→ AIM OF THE TASK
Using the listing below, set down exactly the lines starting at the line that contains "(348, 188) = (270, 196): none -> black jar" and ending at the line that contains "(606, 199) = (510, 273): turquoise", both included, and no others.

→ INPUT FOR THIS TASK
------------------------------------------------------------------------
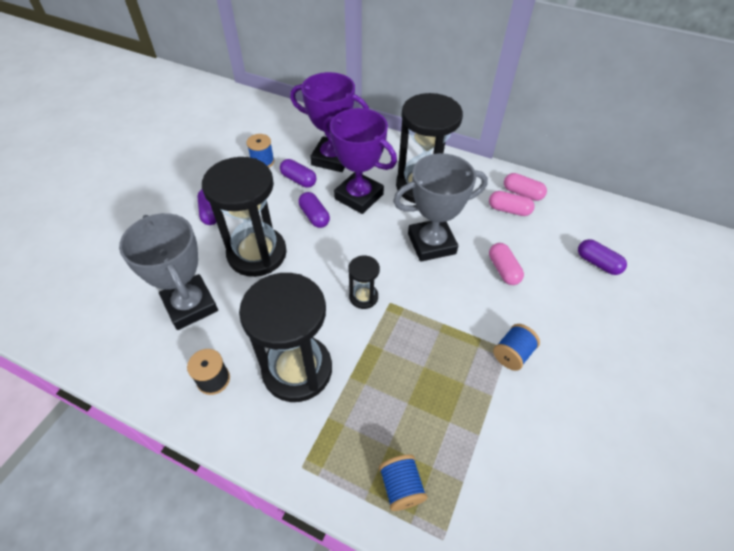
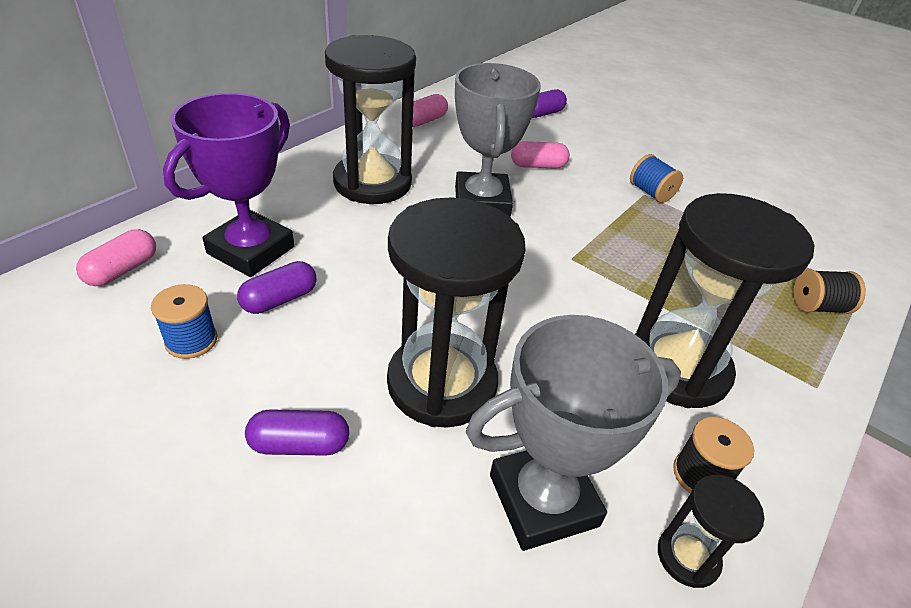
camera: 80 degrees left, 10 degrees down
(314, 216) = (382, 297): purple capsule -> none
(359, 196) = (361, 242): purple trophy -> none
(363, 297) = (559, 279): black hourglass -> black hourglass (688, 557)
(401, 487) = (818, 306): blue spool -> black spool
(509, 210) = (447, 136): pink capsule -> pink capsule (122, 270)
------------------------------------------------------------------------
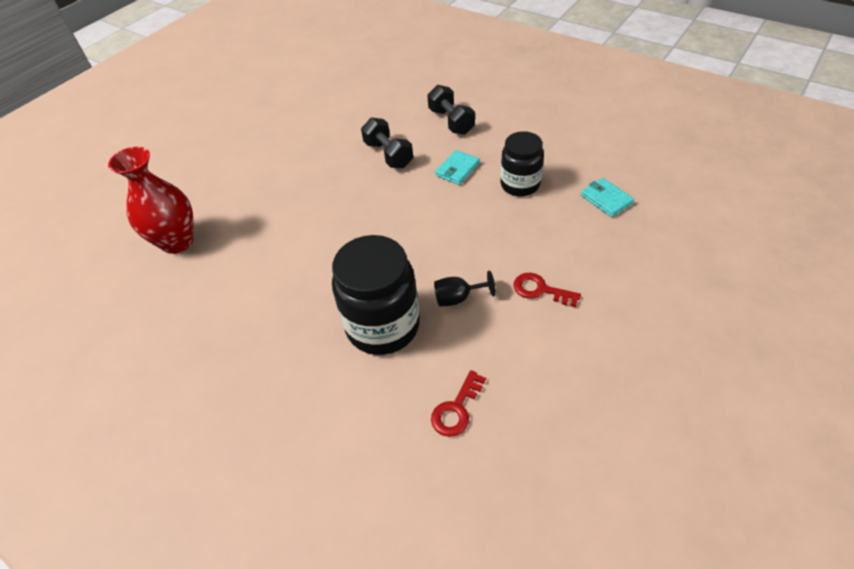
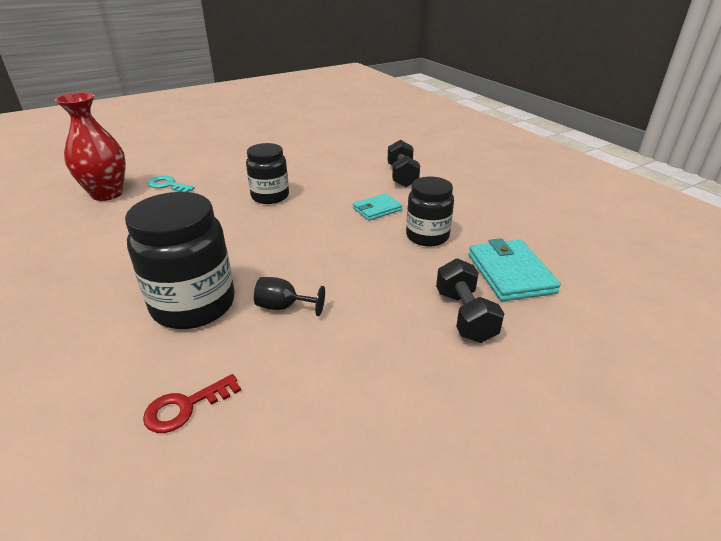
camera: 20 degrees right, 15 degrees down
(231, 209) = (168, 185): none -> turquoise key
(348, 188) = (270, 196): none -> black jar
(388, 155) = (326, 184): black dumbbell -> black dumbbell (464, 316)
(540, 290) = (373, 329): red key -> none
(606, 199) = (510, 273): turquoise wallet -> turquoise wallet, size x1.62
------------------------------------------------------------------------
→ WRITTEN SOLUTION
(348, 188) = (270, 196): none -> black jar
(388, 155) = (326, 184): black dumbbell -> black dumbbell (464, 316)
(540, 290) = (373, 329): red key -> none
(606, 199) = (510, 273): turquoise wallet -> turquoise wallet, size x1.62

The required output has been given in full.